(Problem details):
Find every line of the records containing the string "tuplet", and copy each of those lines. The match is case-sensitive.
┄┄┄┄┄┄
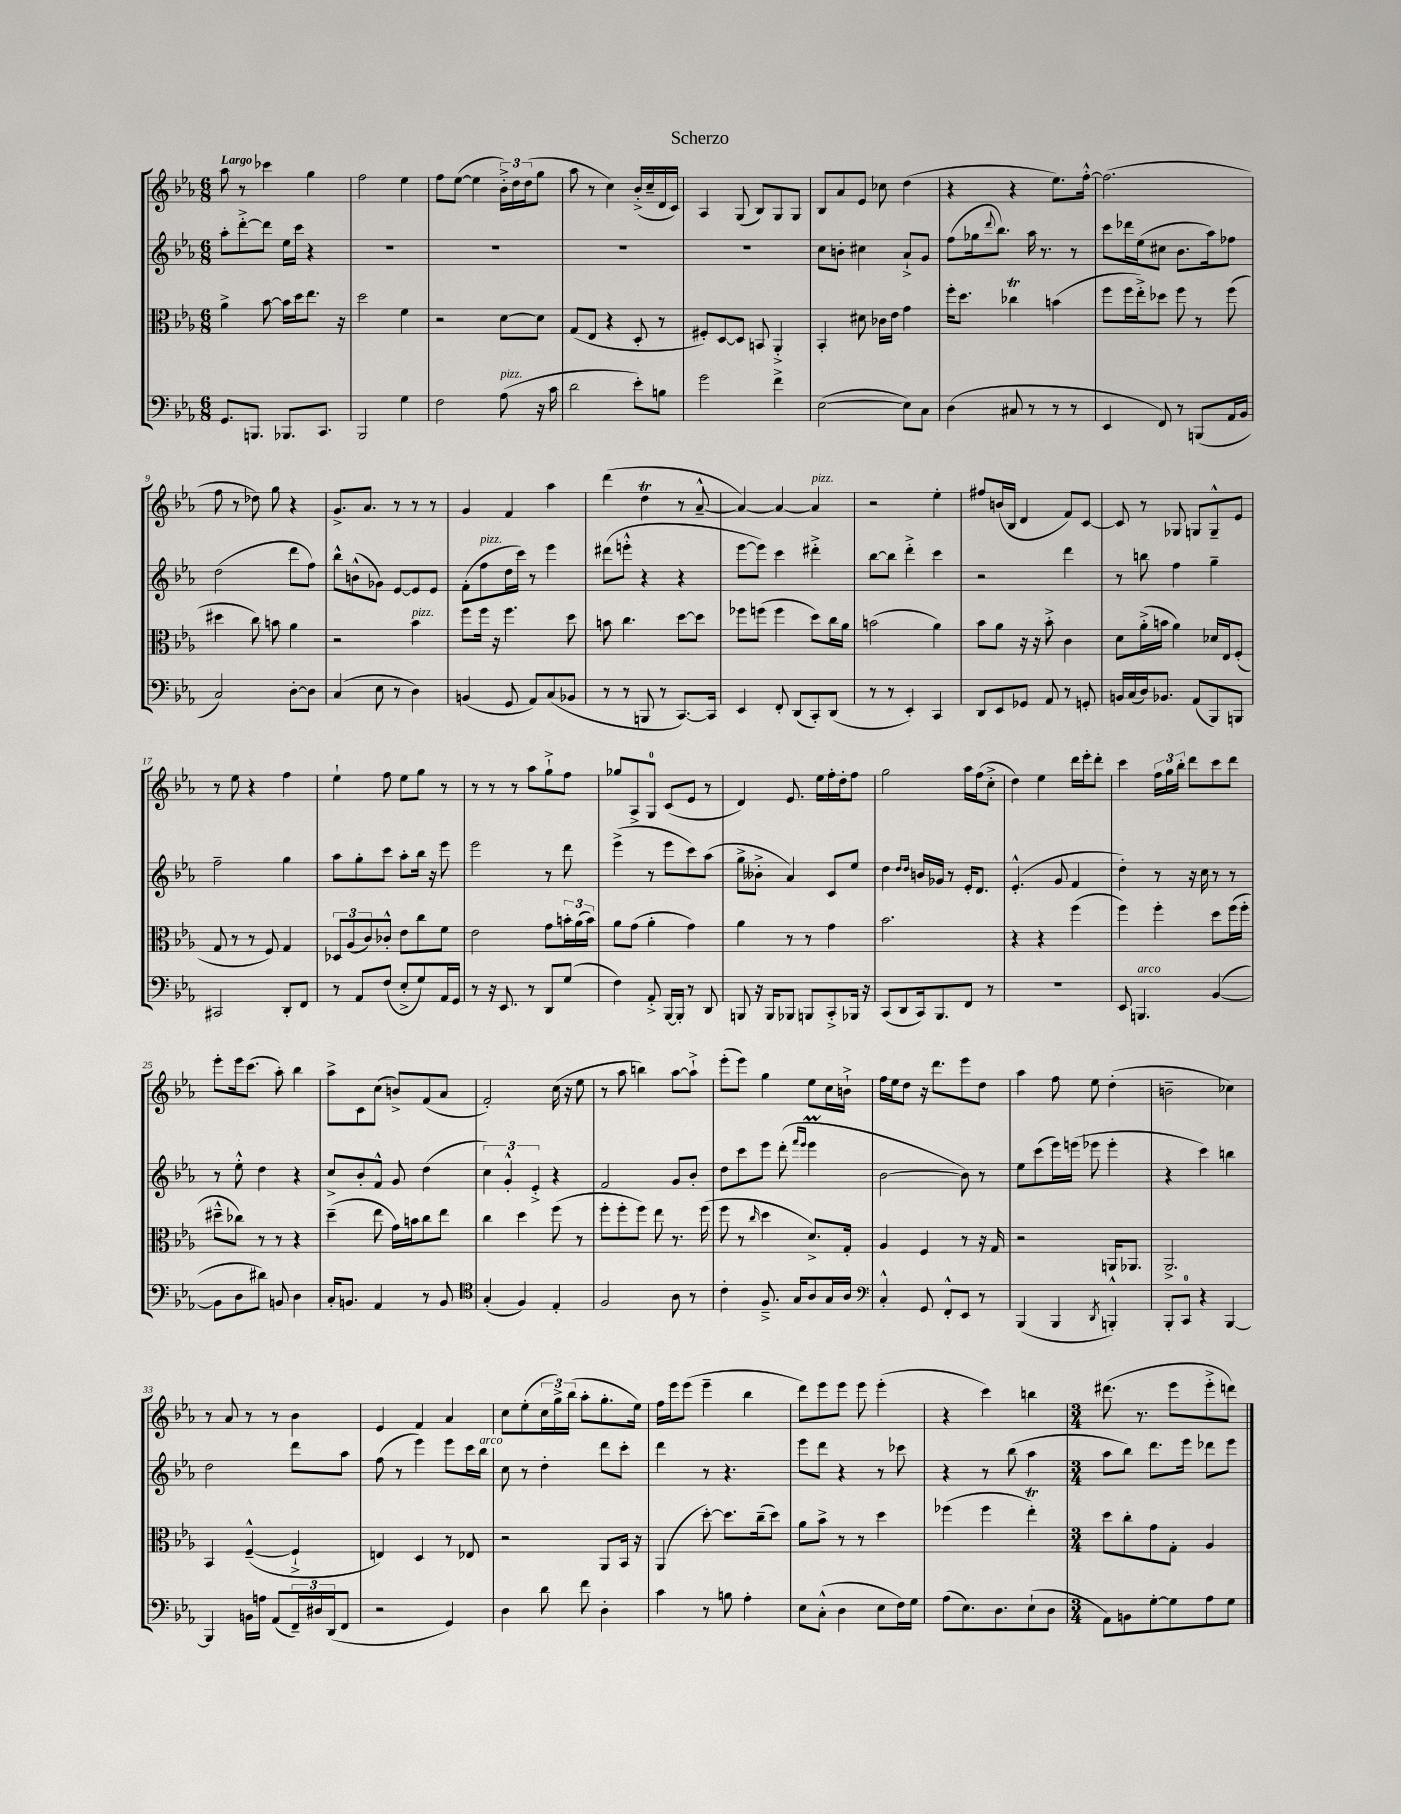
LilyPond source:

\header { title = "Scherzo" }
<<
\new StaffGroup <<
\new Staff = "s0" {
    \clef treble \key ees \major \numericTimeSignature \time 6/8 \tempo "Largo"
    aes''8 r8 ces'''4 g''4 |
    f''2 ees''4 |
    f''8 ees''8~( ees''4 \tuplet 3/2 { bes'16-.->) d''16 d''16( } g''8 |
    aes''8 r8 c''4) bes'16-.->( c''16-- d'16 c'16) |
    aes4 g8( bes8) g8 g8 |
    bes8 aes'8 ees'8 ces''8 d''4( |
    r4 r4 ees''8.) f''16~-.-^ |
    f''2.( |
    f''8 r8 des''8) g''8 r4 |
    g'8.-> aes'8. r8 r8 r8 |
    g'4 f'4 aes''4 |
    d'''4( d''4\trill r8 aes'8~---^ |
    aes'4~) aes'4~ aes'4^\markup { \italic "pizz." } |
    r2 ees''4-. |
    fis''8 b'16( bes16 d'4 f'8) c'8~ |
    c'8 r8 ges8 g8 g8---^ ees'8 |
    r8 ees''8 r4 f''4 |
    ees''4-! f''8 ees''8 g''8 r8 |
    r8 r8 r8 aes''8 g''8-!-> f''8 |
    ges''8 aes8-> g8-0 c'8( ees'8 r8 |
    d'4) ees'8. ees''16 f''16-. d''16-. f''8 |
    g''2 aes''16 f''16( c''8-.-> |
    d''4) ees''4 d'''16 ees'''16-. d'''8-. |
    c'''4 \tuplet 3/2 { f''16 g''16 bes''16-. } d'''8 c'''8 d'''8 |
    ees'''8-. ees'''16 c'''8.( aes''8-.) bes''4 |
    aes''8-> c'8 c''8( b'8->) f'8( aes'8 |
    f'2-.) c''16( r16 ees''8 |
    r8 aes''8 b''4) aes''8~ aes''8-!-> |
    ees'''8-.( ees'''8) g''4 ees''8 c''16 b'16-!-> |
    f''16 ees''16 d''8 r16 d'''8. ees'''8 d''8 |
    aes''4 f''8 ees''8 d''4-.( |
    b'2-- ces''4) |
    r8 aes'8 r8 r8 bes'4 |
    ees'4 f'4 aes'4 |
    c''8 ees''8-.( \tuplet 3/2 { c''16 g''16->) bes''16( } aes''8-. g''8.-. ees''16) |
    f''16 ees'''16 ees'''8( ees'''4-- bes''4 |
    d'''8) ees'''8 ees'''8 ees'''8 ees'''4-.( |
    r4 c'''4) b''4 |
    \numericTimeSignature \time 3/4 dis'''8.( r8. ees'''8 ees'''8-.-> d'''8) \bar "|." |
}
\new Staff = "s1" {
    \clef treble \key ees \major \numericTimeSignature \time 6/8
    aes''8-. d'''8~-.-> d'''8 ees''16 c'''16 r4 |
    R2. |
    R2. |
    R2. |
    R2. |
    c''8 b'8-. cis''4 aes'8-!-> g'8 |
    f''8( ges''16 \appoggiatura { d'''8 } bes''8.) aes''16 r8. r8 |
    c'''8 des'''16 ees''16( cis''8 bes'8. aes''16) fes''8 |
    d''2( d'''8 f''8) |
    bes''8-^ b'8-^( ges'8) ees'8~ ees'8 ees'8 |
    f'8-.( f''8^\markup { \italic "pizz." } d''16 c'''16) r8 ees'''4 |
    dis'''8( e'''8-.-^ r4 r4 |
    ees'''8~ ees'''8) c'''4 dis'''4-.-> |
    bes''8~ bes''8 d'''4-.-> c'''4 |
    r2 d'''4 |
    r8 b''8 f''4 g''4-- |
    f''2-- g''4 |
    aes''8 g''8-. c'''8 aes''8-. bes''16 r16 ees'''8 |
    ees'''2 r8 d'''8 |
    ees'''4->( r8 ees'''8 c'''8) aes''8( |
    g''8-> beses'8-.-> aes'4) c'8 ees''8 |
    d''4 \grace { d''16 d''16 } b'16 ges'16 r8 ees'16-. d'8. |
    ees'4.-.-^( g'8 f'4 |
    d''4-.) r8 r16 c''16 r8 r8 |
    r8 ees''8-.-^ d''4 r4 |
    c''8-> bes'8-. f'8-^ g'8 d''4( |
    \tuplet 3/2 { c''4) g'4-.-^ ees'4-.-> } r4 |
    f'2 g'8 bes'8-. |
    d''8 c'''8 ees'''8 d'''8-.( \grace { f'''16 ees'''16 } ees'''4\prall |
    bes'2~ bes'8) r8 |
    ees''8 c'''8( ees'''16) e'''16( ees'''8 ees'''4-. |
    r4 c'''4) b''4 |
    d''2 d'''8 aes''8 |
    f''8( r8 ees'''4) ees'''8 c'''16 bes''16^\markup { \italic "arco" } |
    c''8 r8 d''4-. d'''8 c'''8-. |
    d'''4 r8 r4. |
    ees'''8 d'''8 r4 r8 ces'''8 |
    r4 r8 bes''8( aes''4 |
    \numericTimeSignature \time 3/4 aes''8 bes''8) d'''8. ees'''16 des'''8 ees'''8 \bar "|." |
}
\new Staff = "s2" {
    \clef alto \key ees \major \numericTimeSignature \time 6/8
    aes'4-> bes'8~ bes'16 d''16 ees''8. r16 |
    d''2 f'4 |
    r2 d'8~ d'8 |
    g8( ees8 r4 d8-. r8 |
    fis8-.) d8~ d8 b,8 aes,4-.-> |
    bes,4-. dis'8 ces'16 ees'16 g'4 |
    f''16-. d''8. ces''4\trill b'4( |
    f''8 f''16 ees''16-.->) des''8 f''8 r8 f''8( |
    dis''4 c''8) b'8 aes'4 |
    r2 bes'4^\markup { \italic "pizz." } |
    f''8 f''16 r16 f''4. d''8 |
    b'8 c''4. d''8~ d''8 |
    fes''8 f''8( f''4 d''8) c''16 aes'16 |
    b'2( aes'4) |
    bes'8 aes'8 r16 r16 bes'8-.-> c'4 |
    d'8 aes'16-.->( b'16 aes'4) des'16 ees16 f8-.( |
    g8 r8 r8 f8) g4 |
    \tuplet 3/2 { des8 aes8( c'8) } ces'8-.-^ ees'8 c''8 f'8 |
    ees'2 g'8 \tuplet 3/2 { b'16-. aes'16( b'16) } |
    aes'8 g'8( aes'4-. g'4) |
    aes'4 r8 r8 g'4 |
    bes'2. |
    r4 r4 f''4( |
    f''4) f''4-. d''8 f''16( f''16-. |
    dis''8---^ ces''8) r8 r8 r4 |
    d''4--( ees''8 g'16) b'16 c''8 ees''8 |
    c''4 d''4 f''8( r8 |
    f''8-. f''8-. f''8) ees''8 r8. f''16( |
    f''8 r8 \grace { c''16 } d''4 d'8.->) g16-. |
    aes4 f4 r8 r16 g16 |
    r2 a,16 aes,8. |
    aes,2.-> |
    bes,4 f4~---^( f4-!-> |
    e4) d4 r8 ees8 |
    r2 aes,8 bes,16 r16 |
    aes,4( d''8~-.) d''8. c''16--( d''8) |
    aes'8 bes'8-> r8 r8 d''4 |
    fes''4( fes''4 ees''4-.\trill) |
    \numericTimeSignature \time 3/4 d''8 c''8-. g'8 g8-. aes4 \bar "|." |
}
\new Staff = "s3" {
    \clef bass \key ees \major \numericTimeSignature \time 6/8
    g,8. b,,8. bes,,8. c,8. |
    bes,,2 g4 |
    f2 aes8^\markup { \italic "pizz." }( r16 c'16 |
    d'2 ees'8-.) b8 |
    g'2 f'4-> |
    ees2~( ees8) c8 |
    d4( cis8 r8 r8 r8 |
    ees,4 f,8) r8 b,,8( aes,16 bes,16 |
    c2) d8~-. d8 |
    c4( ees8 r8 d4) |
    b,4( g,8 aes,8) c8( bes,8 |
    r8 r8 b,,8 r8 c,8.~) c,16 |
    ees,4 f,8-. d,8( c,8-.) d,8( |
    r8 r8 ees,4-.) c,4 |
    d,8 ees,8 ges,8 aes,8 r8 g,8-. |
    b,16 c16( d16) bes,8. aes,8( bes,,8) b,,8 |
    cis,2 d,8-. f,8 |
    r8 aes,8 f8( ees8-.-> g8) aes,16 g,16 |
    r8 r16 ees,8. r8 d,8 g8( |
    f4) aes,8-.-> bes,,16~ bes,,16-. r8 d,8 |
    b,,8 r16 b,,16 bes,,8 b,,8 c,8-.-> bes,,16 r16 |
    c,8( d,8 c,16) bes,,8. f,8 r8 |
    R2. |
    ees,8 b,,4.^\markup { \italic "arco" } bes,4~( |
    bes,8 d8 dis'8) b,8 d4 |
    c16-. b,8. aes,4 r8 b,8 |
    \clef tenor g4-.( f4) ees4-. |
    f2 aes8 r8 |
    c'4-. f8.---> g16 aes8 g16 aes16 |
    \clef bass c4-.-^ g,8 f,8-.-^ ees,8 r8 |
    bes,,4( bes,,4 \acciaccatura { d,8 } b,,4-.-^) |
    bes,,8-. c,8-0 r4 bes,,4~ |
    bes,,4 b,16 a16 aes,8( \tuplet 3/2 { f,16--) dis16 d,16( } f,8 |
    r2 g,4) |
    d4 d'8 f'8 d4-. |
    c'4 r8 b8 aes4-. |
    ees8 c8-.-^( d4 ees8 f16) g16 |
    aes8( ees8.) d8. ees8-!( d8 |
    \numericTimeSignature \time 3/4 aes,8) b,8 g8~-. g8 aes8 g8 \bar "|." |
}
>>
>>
┄┄┄┄┄┄
(Task solution):
    f''8 ees''8~( ees''4 \tuplet 3/2 { bes'16-.->) d''16 d''16( } g''8 |
    c'''4 \tuplet 3/2 { f''16 g''16 bes''16-. } d'''8 c'''8 d'''8 |
    c''8 ees''8-.( \tuplet 3/2 { c''16 g''16->) bes''16( } aes''8-. g''8.-. ees''16) |
    \tuplet 3/2 { c''4) g'4-.-^ ees'4-.-> } r4 |
    \tuplet 3/2 { des8 aes8( c'8) } ces'8-.-^ ees'8 c''8 f'8 |
    ees'2 g'8 \tuplet 3/2 { b'16-. aes'16( b'16) } |
    bes,,4 b,16 a16 aes,8( \tuplet 3/2 { f,16--) dis16 d,16( } f,8 |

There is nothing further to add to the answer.